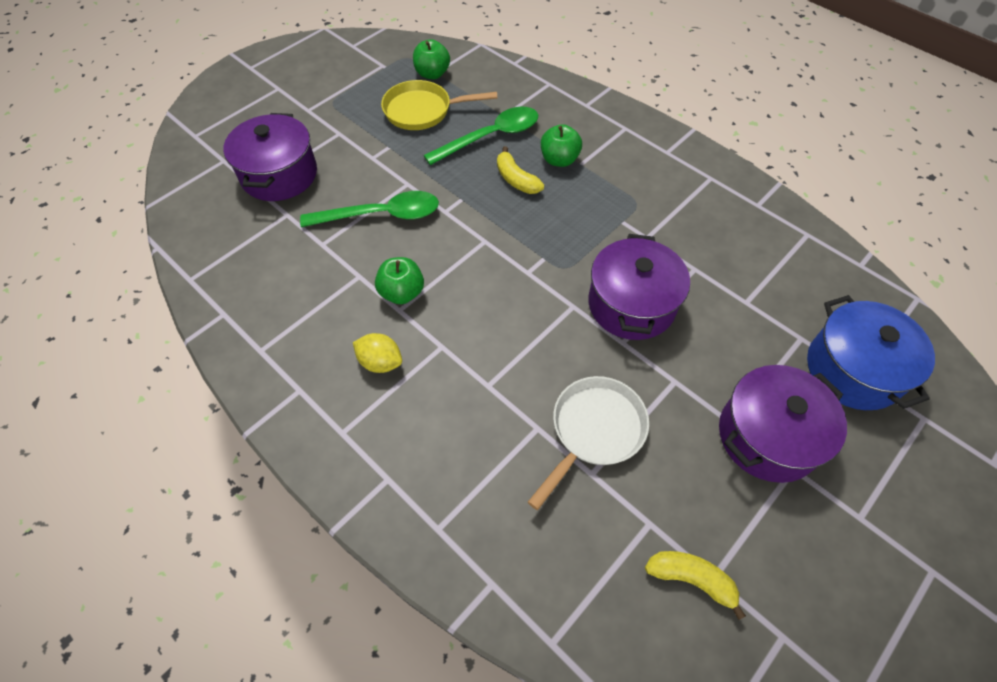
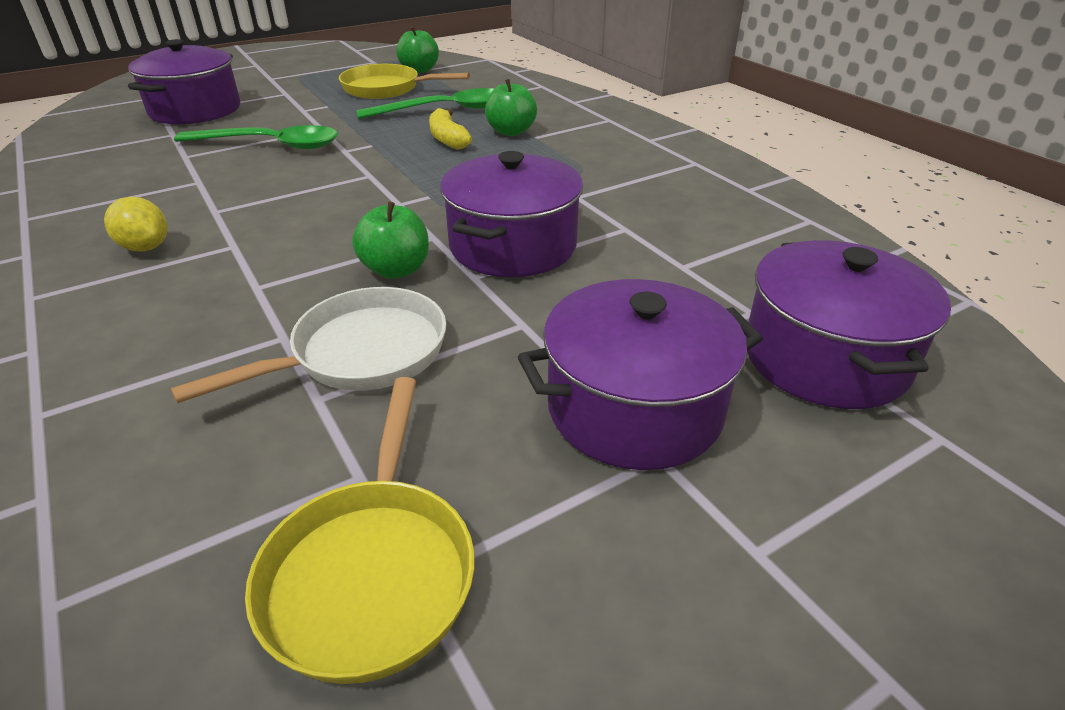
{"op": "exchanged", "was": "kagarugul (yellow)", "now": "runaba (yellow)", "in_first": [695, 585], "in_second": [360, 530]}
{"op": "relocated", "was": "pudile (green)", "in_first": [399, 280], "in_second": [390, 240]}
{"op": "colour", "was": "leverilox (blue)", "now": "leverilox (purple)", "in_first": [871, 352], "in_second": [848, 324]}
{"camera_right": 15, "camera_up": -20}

* _Your objective_
Without any of its pictures, the listing is to be repeated exactly as it stands.

* _Solution_
{"op": "exchanged", "was": "kagarugul (yellow)", "now": "runaba (yellow)", "in_first": [695, 585], "in_second": [360, 530]}
{"op": "relocated", "was": "pudile (green)", "in_first": [399, 280], "in_second": [390, 240]}
{"op": "colour", "was": "leverilox (blue)", "now": "leverilox (purple)", "in_first": [871, 352], "in_second": [848, 324]}
{"camera_right": 15, "camera_up": -20}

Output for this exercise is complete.